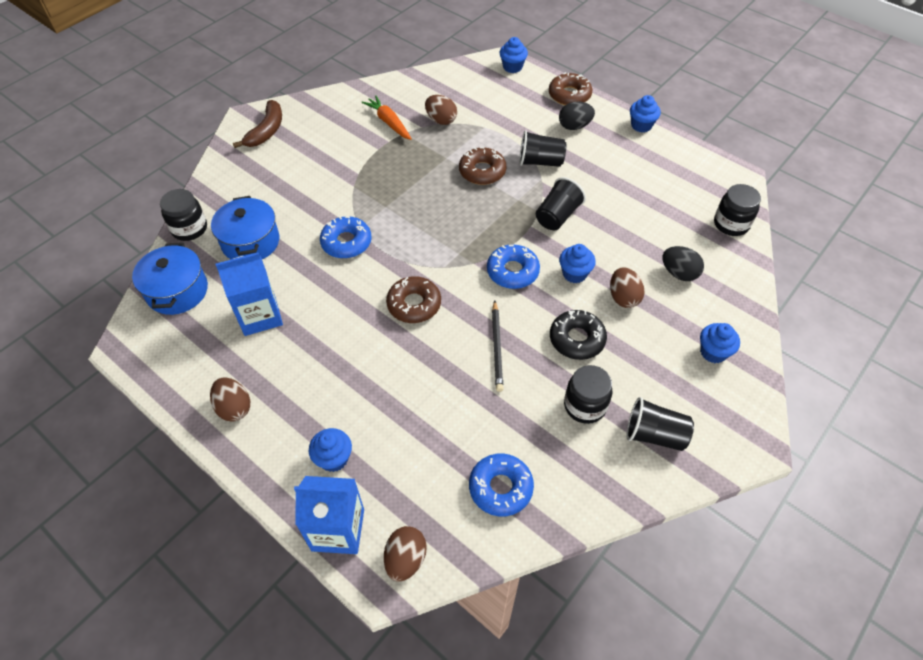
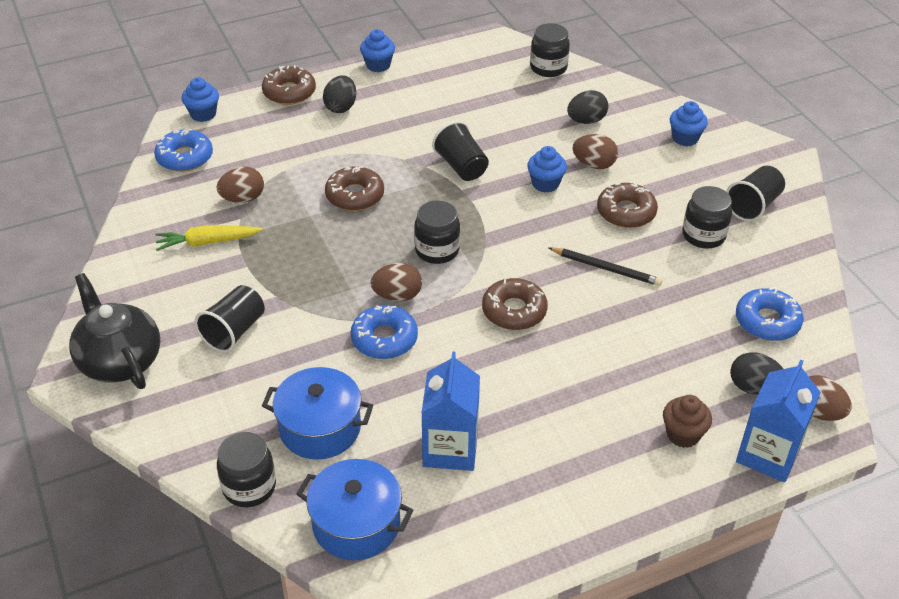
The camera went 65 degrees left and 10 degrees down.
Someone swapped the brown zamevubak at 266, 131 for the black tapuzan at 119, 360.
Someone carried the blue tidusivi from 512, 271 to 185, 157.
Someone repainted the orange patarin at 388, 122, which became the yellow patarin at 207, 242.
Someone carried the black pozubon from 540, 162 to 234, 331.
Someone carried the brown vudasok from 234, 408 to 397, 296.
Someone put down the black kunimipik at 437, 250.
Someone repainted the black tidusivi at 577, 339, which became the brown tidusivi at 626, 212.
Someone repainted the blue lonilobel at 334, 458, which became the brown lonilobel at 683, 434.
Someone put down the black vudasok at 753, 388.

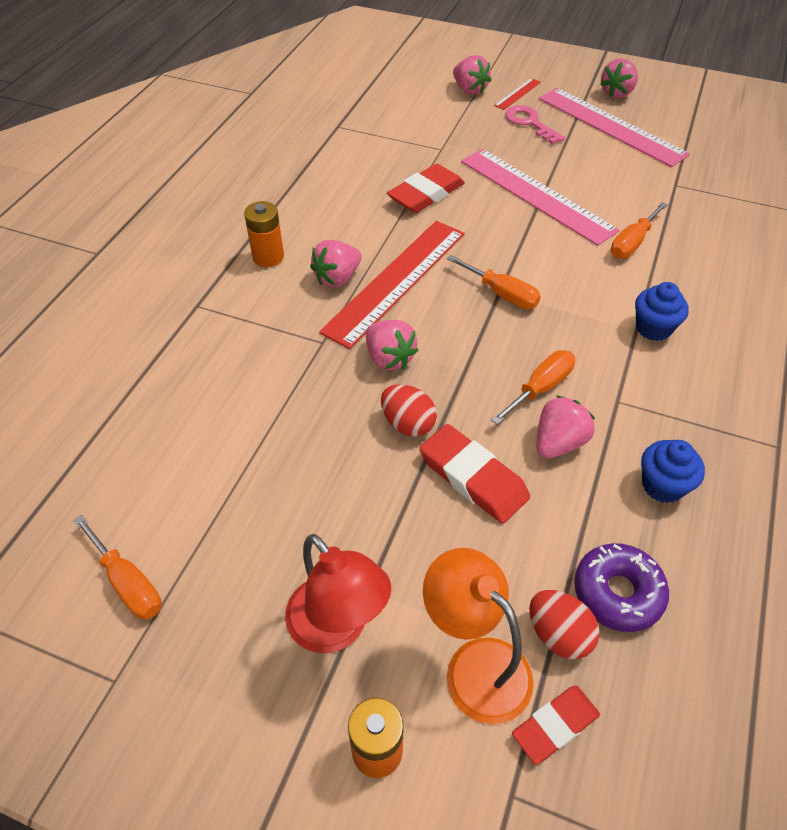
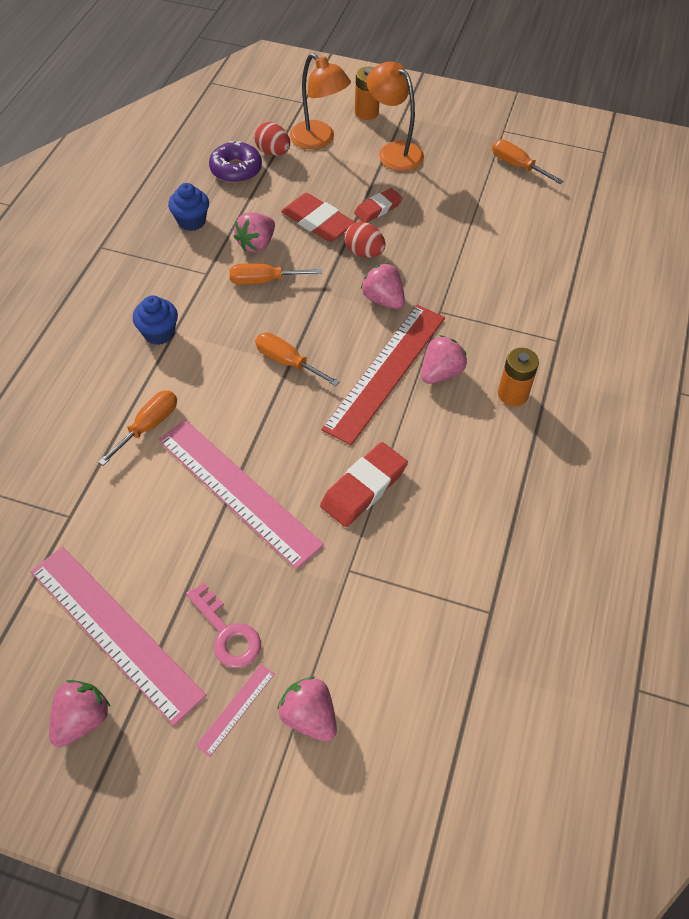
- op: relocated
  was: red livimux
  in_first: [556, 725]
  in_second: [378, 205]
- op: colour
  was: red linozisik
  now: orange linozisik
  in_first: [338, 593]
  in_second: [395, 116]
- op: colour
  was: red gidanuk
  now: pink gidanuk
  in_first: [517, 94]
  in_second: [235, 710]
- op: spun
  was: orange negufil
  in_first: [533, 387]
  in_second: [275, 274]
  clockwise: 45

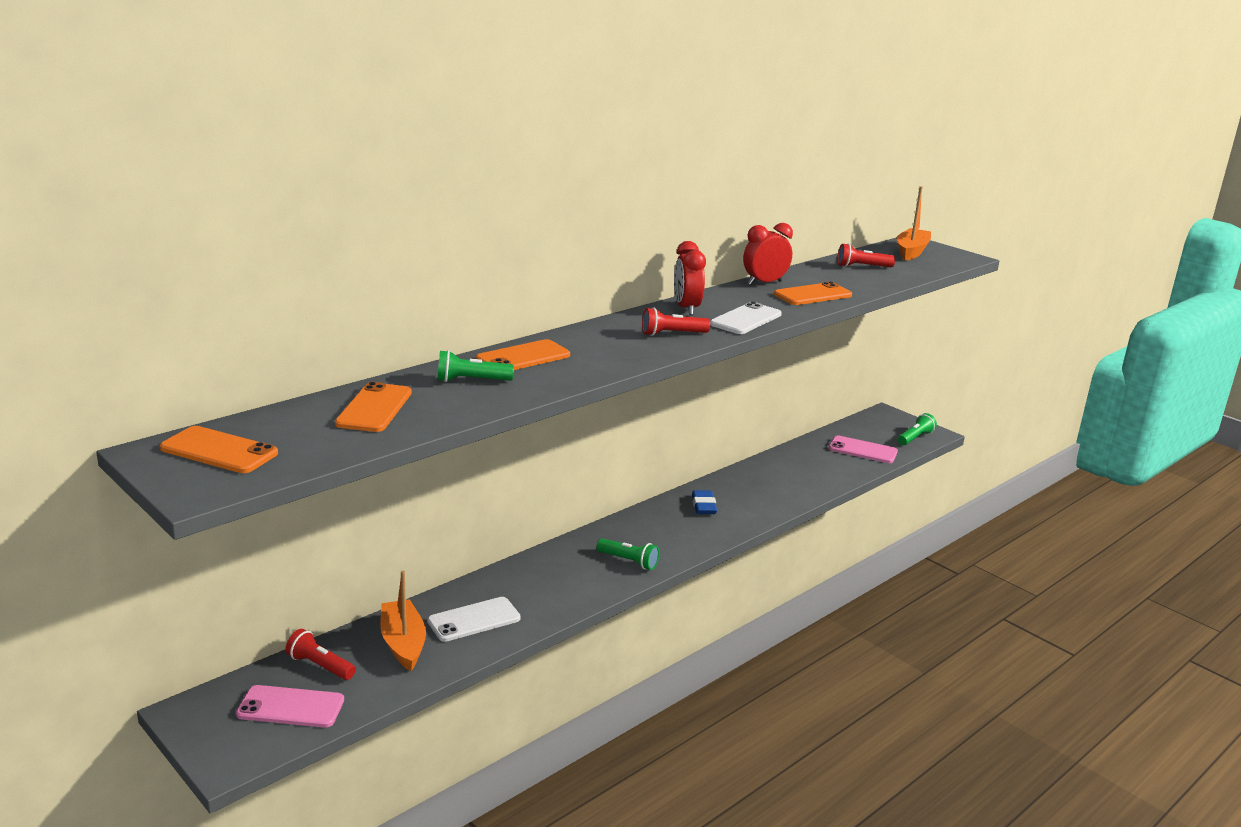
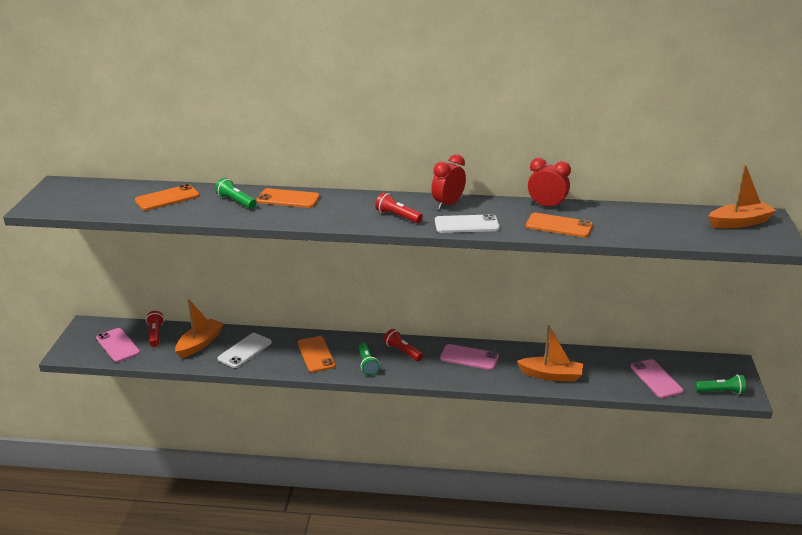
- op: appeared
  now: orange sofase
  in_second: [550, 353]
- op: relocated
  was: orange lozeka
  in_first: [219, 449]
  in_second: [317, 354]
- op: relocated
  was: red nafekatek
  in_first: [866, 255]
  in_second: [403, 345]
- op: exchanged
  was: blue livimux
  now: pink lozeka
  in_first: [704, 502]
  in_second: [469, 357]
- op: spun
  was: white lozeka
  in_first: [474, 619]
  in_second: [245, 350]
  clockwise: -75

==

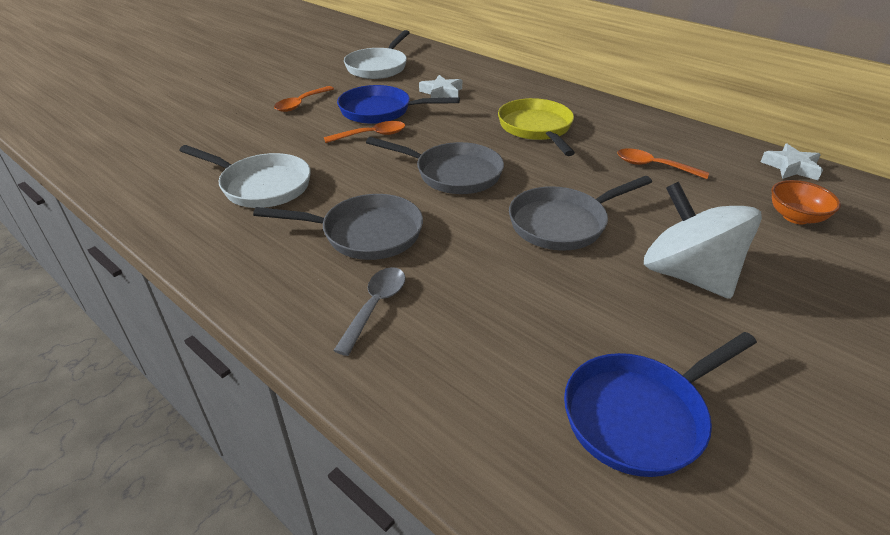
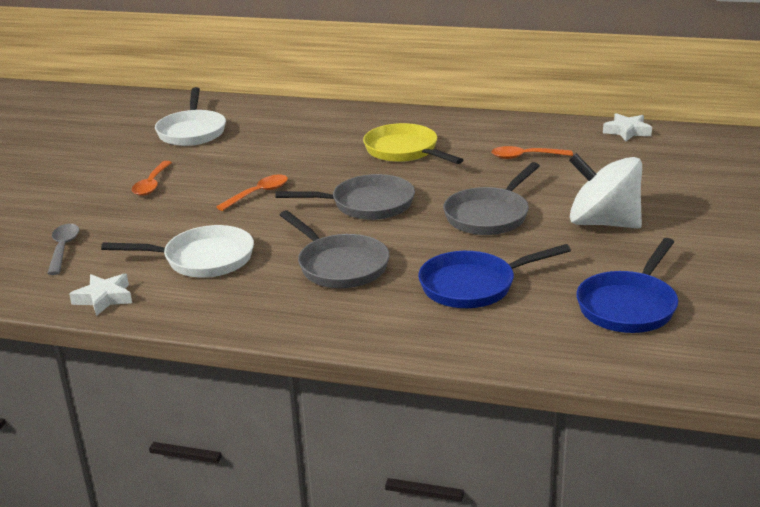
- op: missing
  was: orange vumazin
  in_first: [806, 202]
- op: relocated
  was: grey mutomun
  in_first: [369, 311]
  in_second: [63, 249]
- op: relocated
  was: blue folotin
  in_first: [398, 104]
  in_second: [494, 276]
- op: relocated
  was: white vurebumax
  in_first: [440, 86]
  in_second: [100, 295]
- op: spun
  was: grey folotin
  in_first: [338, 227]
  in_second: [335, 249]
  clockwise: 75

(How to complete this task) Each line above that contains the word "linozisik" should be copied.

(The answer)
  was: red linozisik
  now: orange linozisik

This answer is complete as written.